START Data under study
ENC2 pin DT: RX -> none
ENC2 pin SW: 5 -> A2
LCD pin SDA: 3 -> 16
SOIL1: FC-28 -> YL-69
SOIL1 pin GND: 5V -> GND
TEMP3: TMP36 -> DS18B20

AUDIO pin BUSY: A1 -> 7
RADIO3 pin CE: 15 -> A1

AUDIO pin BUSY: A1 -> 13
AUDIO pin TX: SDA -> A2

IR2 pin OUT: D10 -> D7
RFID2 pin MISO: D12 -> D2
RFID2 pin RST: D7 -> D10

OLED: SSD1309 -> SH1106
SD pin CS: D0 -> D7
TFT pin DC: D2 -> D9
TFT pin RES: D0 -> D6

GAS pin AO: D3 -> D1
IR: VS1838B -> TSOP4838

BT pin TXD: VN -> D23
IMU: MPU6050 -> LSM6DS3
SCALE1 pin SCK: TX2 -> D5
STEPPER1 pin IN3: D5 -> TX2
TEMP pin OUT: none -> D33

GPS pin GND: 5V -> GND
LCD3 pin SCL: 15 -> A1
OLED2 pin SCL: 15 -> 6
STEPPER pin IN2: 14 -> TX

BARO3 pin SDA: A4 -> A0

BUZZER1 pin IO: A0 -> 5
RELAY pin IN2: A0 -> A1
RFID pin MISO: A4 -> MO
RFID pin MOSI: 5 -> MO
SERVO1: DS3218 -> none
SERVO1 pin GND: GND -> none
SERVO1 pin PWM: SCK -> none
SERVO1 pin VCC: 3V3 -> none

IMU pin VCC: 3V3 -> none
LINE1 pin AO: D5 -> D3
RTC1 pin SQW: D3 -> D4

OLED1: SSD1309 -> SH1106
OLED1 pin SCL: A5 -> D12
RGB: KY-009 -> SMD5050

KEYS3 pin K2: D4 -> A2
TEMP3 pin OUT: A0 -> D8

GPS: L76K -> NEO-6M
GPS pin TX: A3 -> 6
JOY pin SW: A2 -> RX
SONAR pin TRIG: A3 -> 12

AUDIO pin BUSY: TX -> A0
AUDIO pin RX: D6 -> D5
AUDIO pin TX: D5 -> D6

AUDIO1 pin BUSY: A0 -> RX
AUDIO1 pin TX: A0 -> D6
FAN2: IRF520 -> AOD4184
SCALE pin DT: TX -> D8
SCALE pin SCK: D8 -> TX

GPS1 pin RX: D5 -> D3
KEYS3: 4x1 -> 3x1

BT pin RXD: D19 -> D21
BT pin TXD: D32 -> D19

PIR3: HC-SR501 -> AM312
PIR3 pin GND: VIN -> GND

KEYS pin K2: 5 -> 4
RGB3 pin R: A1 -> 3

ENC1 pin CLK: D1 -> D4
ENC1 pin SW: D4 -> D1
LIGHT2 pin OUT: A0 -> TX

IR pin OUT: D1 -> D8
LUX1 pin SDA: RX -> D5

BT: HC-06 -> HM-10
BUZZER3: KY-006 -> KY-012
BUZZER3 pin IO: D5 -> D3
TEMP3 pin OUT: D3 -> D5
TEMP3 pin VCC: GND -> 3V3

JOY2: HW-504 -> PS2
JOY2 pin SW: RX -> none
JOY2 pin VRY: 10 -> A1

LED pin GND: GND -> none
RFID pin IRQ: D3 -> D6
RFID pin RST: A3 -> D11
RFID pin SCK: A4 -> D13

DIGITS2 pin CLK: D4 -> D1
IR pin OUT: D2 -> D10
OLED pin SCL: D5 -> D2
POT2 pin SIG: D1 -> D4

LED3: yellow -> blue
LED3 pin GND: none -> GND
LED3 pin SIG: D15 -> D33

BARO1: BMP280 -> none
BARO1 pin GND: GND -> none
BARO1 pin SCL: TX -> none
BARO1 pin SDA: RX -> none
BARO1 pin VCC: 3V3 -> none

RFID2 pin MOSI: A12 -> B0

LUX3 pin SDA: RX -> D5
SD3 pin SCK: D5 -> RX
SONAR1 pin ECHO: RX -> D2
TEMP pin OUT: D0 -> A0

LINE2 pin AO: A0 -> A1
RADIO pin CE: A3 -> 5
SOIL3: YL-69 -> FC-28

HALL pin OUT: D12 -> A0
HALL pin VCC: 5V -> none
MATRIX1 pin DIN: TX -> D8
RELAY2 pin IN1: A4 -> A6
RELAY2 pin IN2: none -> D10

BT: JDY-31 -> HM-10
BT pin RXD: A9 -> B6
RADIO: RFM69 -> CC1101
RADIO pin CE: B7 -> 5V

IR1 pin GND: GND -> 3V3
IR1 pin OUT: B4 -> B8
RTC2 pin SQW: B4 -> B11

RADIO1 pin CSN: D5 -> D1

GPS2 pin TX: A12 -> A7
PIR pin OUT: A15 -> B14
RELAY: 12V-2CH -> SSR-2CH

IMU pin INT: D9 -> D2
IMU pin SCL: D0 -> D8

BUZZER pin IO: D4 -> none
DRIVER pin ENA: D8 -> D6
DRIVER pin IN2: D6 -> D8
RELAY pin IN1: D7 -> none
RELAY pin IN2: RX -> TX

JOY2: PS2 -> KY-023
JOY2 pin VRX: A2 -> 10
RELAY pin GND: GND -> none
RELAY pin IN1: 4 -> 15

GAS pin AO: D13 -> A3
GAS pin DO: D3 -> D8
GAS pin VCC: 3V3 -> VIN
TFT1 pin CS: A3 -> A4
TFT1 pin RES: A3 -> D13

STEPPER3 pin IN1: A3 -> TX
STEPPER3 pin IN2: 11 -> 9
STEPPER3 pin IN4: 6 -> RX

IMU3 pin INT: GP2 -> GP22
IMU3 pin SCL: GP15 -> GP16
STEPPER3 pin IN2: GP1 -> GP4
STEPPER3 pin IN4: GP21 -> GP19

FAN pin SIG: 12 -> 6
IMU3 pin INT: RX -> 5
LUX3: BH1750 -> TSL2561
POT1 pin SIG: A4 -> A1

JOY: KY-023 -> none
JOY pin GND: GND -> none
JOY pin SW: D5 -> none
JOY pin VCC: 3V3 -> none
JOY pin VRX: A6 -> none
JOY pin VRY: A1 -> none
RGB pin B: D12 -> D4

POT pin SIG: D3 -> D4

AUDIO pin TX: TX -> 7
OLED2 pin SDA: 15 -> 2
END Data under study
• **To do**:
Write out each line exactly, as it is shown above.

• **Task solution**:
ENC2 pin DT: RX -> none
ENC2 pin SW: 5 -> A2
LCD pin SDA: 3 -> 16
SOIL1: FC-28 -> YL-69
SOIL1 pin GND: 5V -> GND
TEMP3: TMP36 -> DS18B20

AUDIO pin BUSY: A1 -> 7
RADIO3 pin CE: 15 -> A1

AUDIO pin BUSY: A1 -> 13
AUDIO pin TX: SDA -> A2

IR2 pin OUT: D10 -> D7
RFID2 pin MISO: D12 -> D2
RFID2 pin RST: D7 -> D10

OLED: SSD1309 -> SH1106
SD pin CS: D0 -> D7
TFT pin DC: D2 -> D9
TFT pin RES: D0 -> D6

GAS pin AO: D3 -> D1
IR: VS1838B -> TSOP4838

BT pin TXD: VN -> D23
IMU: MPU6050 -> LSM6DS3
SCALE1 pin SCK: TX2 -> D5
STEPPER1 pin IN3: D5 -> TX2
TEMP pin OUT: none -> D33

GPS pin GND: 5V -> GND
LCD3 pin SCL: 15 -> A1
OLED2 pin SCL: 15 -> 6
STEPPER pin IN2: 14 -> TX

BARO3 pin SDA: A4 -> A0

BUZZER1 pin IO: A0 -> 5
RELAY pin IN2: A0 -> A1
RFID pin MISO: A4 -> MO
RFID pin MOSI: 5 -> MO
SERVO1: DS3218 -> none
SERVO1 pin GND: GND -> none
SERVO1 pin PWM: SCK -> none
SERVO1 pin VCC: 3V3 -> none

IMU pin VCC: 3V3 -> none
LINE1 pin AO: D5 -> D3
RTC1 pin SQW: D3 -> D4

OLED1: SSD1309 -> SH1106
OLED1 pin SCL: A5 -> D12
RGB: KY-009 -> SMD5050

KEYS3 pin K2: D4 -> A2
TEMP3 pin OUT: A0 -> D8

GPS: L76K -> NEO-6M
GPS pin TX: A3 -> 6
JOY pin SW: A2 -> RX
SONAR pin TRIG: A3 -> 12

AUDIO pin BUSY: TX -> A0
AUDIO pin RX: D6 -> D5
AUDIO pin TX: D5 -> D6

AUDIO1 pin BUSY: A0 -> RX
AUDIO1 pin TX: A0 -> D6
FAN2: IRF520 -> AOD4184
SCALE pin DT: TX -> D8
SCALE pin SCK: D8 -> TX

GPS1 pin RX: D5 -> D3
KEYS3: 4x1 -> 3x1

BT pin RXD: D19 -> D21
BT pin TXD: D32 -> D19

PIR3: HC-SR501 -> AM312
PIR3 pin GND: VIN -> GND

KEYS pin K2: 5 -> 4
RGB3 pin R: A1 -> 3

ENC1 pin CLK: D1 -> D4
ENC1 pin SW: D4 -> D1
LIGHT2 pin OUT: A0 -> TX

IR pin OUT: D1 -> D8
LUX1 pin SDA: RX -> D5

BT: HC-06 -> HM-10
BUZZER3: KY-006 -> KY-012
BUZZER3 pin IO: D5 -> D3
TEMP3 pin OUT: D3 -> D5
TEMP3 pin VCC: GND -> 3V3

JOY2: HW-504 -> PS2
JOY2 pin SW: RX -> none
JOY2 pin VRY: 10 -> A1

LED pin GND: GND -> none
RFID pin IRQ: D3 -> D6
RFID pin RST: A3 -> D11
RFID pin SCK: A4 -> D13

DIGITS2 pin CLK: D4 -> D1
IR pin OUT: D2 -> D10
OLED pin SCL: D5 -> D2
POT2 pin SIG: D1 -> D4

LED3: yellow -> blue
LED3 pin GND: none -> GND
LED3 pin SIG: D15 -> D33

BARO1: BMP280 -> none
BARO1 pin GND: GND -> none
BARO1 pin SCL: TX -> none
BARO1 pin SDA: RX -> none
BARO1 pin VCC: 3V3 -> none

RFID2 pin MOSI: A12 -> B0

LUX3 pin SDA: RX -> D5
SD3 pin SCK: D5 -> RX
SONAR1 pin ECHO: RX -> D2
TEMP pin OUT: D0 -> A0

LINE2 pin AO: A0 -> A1
RADIO pin CE: A3 -> 5
SOIL3: YL-69 -> FC-28

HALL pin OUT: D12 -> A0
HALL pin VCC: 5V -> none
MATRIX1 pin DIN: TX -> D8
RELAY2 pin IN1: A4 -> A6
RELAY2 pin IN2: none -> D10

BT: JDY-31 -> HM-10
BT pin RXD: A9 -> B6
RADIO: RFM69 -> CC1101
RADIO pin CE: B7 -> 5V

IR1 pin GND: GND -> 3V3
IR1 pin OUT: B4 -> B8
RTC2 pin SQW: B4 -> B11

RADIO1 pin CSN: D5 -> D1

GPS2 pin TX: A12 -> A7
PIR pin OUT: A15 -> B14
RELAY: 12V-2CH -> SSR-2CH

IMU pin INT: D9 -> D2
IMU pin SCL: D0 -> D8

BUZZER pin IO: D4 -> none
DRIVER pin ENA: D8 -> D6
DRIVER pin IN2: D6 -> D8
RELAY pin IN1: D7 -> none
RELAY pin IN2: RX -> TX

JOY2: PS2 -> KY-023
JOY2 pin VRX: A2 -> 10
RELAY pin GND: GND -> none
RELAY pin IN1: 4 -> 15

GAS pin AO: D13 -> A3
GAS pin DO: D3 -> D8
GAS pin VCC: 3V3 -> VIN
TFT1 pin CS: A3 -> A4
TFT1 pin RES: A3 -> D13

STEPPER3 pin IN1: A3 -> TX
STEPPER3 pin IN2: 11 -> 9
STEPPER3 pin IN4: 6 -> RX

IMU3 pin INT: GP2 -> GP22
IMU3 pin SCL: GP15 -> GP16
STEPPER3 pin IN2: GP1 -> GP4
STEPPER3 pin IN4: GP21 -> GP19

FAN pin SIG: 12 -> 6
IMU3 pin INT: RX -> 5
LUX3: BH1750 -> TSL2561
POT1 pin SIG: A4 -> A1

JOY: KY-023 -> none
JOY pin GND: GND -> none
JOY pin SW: D5 -> none
JOY pin VCC: 3V3 -> none
JOY pin VRX: A6 -> none
JOY pin VRY: A1 -> none
RGB pin B: D12 -> D4

POT pin SIG: D3 -> D4

AUDIO pin TX: TX -> 7
OLED2 pin SDA: 15 -> 2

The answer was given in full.